------ DATASET EXCERPTS

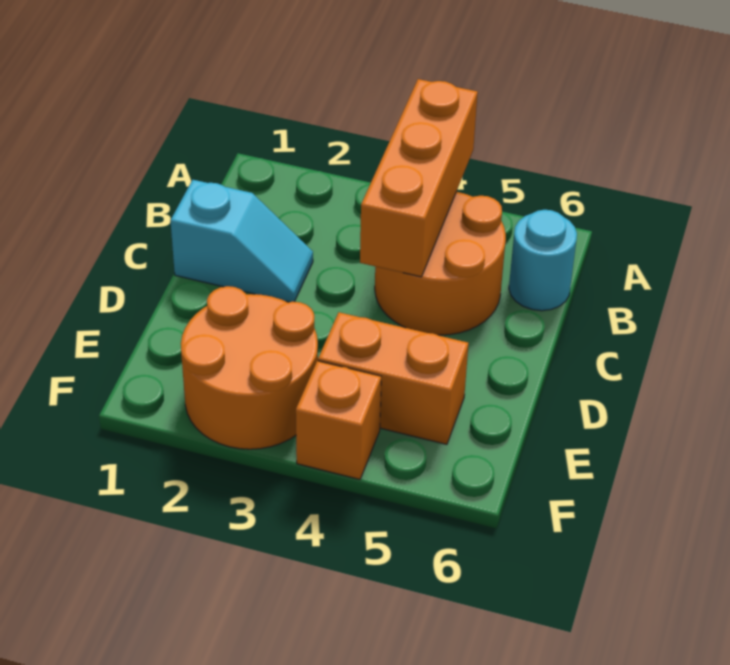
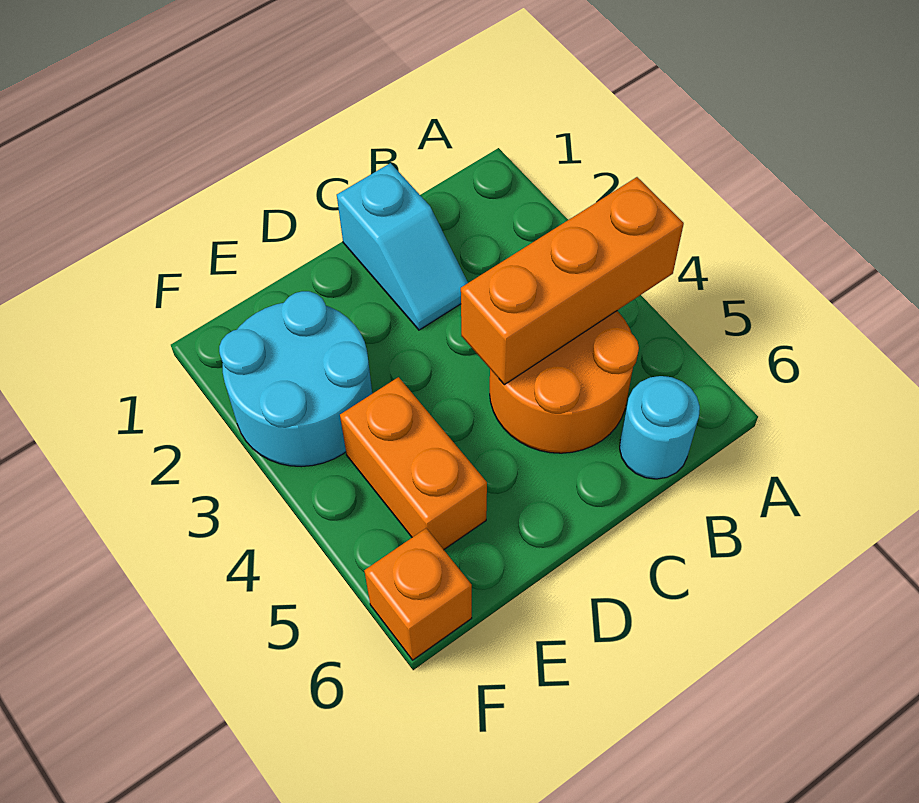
orange round brick E2:F3 level 1 -> cyan round brick E2:F3 level 1
orange brick F4 level 1 -> orange brick F6 level 1

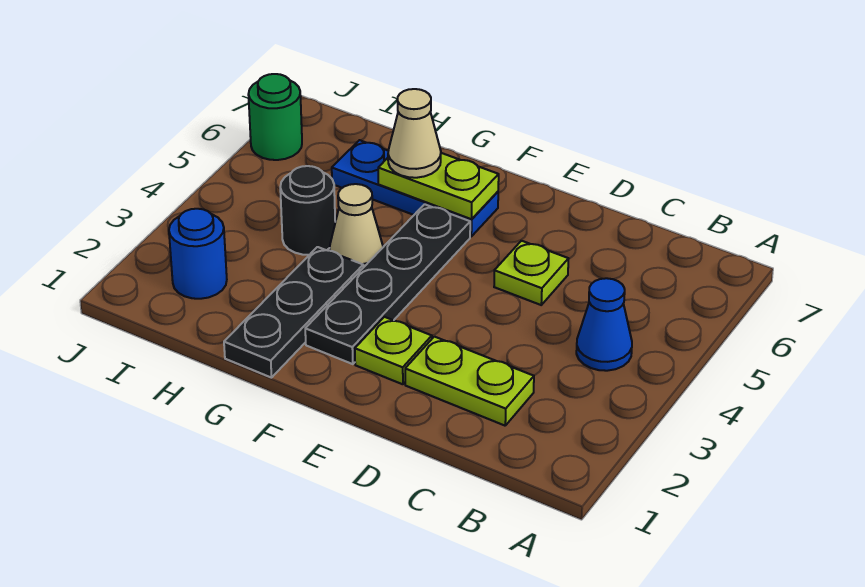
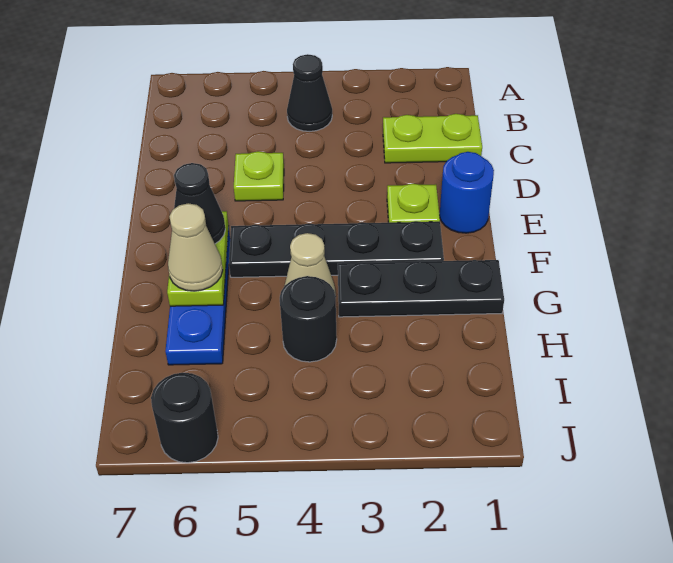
blue cone B4 level 1 -> black cone B4 level 1
lime plate C2:D2 level 1 -> lime plate C1:C2 level 1
none -> black cone F6 level 3
blue round brick I2 level 1 -> blue round brick E1 level 1
green round brick J6 level 1 -> black round brick J6 level 1

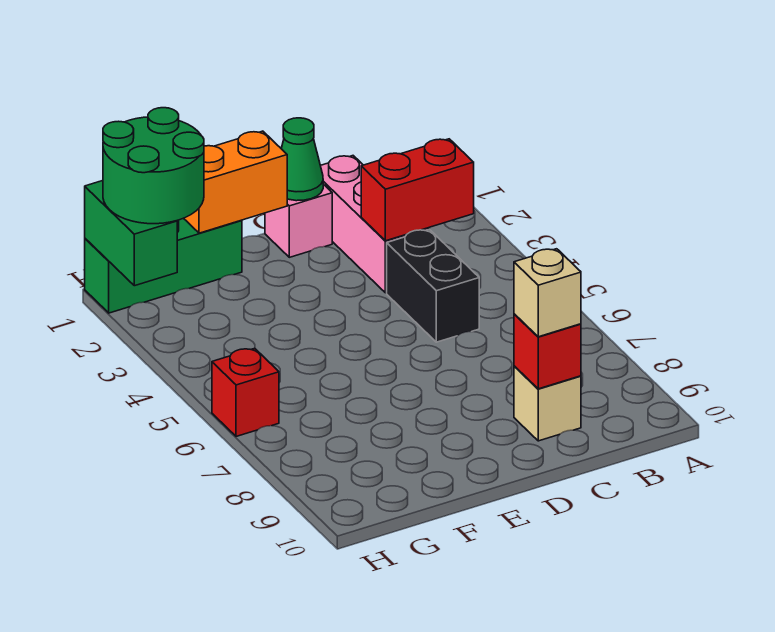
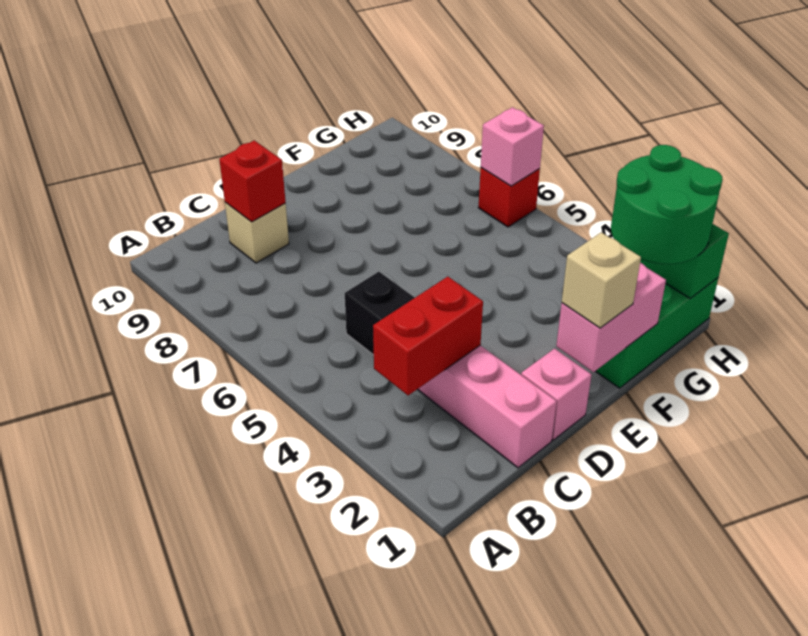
tan brick C9 level 3 -> tan brick E1 level 3
green cone D1 level 2 -> none
orange brick E1:F1 level 2 -> pink brick E1:F1 level 2
none -> pink brick H6 level 2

------------

**WHAT THE EXERCISE ASKS**
From the data, list each line in which the string "pink" appears.

**REPLY TO THE EXERCISE**
orange brick E1:F1 level 2 -> pink brick E1:F1 level 2
none -> pink brick H6 level 2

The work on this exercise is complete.